Records shown:

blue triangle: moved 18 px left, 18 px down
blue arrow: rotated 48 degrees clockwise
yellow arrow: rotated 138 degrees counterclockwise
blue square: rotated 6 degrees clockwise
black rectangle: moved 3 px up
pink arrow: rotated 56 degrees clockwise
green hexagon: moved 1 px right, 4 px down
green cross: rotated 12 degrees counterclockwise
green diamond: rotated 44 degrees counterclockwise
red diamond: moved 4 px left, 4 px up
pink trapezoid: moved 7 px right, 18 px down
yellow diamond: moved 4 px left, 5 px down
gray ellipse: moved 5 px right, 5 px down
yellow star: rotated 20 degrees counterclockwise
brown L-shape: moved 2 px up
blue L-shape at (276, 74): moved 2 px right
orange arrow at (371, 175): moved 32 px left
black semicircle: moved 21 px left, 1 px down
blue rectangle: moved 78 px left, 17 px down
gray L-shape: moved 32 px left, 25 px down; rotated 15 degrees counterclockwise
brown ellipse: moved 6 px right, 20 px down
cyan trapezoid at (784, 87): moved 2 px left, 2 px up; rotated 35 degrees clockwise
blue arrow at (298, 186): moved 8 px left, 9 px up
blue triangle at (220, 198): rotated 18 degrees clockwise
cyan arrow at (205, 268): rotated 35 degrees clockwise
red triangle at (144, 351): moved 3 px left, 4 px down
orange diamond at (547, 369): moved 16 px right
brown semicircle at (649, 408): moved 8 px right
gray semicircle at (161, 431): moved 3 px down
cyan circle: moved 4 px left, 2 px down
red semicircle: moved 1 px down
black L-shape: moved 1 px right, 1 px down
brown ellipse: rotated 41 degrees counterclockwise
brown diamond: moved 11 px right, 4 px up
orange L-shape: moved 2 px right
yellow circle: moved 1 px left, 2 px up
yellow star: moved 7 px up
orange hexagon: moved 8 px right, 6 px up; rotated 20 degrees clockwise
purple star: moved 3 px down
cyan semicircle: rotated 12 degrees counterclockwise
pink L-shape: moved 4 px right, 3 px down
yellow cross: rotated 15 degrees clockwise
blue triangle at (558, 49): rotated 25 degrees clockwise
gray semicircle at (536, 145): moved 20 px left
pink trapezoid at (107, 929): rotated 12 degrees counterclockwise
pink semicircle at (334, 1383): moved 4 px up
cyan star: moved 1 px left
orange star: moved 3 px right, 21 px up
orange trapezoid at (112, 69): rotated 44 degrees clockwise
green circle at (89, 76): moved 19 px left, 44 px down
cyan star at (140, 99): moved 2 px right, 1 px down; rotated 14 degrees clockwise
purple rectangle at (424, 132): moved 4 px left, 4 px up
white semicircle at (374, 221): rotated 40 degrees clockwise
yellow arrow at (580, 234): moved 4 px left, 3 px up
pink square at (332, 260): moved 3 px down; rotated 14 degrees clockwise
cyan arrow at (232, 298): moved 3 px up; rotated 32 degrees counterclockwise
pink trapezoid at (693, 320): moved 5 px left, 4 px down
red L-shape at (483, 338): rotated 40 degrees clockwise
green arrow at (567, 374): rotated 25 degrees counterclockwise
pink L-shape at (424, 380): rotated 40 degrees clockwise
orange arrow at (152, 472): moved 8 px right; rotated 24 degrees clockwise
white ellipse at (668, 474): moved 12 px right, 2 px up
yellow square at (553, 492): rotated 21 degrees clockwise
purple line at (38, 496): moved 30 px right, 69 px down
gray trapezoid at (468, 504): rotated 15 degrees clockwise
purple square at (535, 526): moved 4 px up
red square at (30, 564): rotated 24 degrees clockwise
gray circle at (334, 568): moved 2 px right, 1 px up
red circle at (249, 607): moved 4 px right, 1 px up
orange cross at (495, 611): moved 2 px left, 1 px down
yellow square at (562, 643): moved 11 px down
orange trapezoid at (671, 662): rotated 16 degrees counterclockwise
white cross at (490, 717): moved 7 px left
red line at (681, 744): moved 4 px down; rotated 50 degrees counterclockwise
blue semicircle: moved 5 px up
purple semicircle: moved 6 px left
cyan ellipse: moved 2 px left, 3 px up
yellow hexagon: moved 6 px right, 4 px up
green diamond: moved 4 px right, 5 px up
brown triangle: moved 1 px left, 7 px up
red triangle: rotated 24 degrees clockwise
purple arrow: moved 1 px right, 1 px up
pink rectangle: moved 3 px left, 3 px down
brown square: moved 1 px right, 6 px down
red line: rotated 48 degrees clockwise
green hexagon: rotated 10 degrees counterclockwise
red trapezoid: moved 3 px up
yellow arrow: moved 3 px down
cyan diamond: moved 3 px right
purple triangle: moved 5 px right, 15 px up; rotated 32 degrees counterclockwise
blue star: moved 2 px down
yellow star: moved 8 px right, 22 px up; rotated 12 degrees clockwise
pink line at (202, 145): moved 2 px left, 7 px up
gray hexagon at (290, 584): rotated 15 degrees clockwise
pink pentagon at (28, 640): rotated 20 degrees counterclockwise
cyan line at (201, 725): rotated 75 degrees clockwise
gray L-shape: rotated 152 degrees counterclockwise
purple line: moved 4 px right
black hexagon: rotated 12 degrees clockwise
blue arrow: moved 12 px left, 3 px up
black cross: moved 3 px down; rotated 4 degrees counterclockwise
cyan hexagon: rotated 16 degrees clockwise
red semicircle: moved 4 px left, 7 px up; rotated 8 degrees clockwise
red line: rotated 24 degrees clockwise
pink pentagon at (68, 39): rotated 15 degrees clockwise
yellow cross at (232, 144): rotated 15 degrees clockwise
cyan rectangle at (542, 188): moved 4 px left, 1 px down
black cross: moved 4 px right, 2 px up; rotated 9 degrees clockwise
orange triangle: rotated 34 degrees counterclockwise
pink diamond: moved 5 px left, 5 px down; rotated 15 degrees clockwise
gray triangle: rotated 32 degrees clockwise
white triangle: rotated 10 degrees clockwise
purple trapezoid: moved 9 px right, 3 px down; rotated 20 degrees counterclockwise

To do:
Each line in the data that holds the string "hexagon" should be found and copied.

Response below:
green hexagon: moved 1 px right, 4 px down
orange hexagon: moved 8 px right, 6 px up; rotated 20 degrees clockwise
yellow hexagon: moved 6 px right, 4 px up
green hexagon: rotated 10 degrees counterclockwise
gray hexagon at (290, 584): rotated 15 degrees clockwise
black hexagon: rotated 12 degrees clockwise
cyan hexagon: rotated 16 degrees clockwise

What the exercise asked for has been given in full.